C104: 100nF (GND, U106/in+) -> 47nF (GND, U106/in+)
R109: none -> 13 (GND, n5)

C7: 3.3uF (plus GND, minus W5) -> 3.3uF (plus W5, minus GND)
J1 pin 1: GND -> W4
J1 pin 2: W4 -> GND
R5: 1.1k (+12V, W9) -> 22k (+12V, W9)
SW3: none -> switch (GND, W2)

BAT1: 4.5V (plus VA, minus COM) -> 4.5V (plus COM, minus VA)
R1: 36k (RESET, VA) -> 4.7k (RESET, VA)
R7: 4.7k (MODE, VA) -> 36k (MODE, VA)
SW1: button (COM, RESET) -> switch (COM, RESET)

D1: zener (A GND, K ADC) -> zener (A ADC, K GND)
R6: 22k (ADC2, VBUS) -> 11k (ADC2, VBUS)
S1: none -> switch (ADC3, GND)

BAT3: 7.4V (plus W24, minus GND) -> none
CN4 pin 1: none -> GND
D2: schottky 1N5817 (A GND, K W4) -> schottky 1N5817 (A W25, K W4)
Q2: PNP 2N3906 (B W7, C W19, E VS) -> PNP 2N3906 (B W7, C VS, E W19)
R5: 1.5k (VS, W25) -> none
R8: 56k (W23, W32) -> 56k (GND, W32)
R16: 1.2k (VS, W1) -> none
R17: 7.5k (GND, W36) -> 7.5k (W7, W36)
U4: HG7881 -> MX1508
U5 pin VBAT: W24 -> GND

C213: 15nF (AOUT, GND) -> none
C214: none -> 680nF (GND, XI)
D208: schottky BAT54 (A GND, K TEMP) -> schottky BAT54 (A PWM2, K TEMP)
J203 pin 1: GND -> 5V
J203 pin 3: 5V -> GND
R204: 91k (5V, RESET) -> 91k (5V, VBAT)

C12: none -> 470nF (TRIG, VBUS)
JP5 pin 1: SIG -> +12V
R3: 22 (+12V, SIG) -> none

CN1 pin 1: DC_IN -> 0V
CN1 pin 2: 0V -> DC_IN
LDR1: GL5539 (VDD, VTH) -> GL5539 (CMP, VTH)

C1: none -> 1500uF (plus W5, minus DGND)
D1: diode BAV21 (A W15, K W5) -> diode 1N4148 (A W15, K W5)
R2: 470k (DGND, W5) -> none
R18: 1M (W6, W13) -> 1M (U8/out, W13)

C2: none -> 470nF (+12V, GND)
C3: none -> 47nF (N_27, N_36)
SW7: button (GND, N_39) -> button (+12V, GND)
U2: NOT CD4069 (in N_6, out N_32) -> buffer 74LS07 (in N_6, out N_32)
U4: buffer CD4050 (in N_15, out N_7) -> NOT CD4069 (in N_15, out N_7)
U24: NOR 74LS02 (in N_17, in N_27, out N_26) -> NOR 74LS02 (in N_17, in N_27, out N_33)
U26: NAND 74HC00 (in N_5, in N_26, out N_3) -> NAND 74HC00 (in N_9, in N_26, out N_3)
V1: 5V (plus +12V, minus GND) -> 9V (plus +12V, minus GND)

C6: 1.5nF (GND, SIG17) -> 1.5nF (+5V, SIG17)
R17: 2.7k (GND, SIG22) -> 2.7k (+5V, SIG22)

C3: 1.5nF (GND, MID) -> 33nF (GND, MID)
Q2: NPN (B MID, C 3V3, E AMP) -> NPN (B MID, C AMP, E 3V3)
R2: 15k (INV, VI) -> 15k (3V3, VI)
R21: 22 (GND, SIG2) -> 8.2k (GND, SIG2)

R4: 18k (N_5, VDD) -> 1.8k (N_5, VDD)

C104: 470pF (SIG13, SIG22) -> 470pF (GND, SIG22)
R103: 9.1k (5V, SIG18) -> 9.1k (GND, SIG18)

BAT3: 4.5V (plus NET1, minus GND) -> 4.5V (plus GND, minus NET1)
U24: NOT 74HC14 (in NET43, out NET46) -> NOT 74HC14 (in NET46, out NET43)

_TASK DESCRIPTION_. Copy out exactly the line holding "C104: 470pF (SIG13, SIG22)" and each line after it through the end of the entries, and leave out everything else.

_RESPONSE AREA_.
C104: 470pF (SIG13, SIG22) -> 470pF (GND, SIG22)
R103: 9.1k (5V, SIG18) -> 9.1k (GND, SIG18)

BAT3: 4.5V (plus NET1, minus GND) -> 4.5V (plus GND, minus NET1)
U24: NOT 74HC14 (in NET43, out NET46) -> NOT 74HC14 (in NET46, out NET43)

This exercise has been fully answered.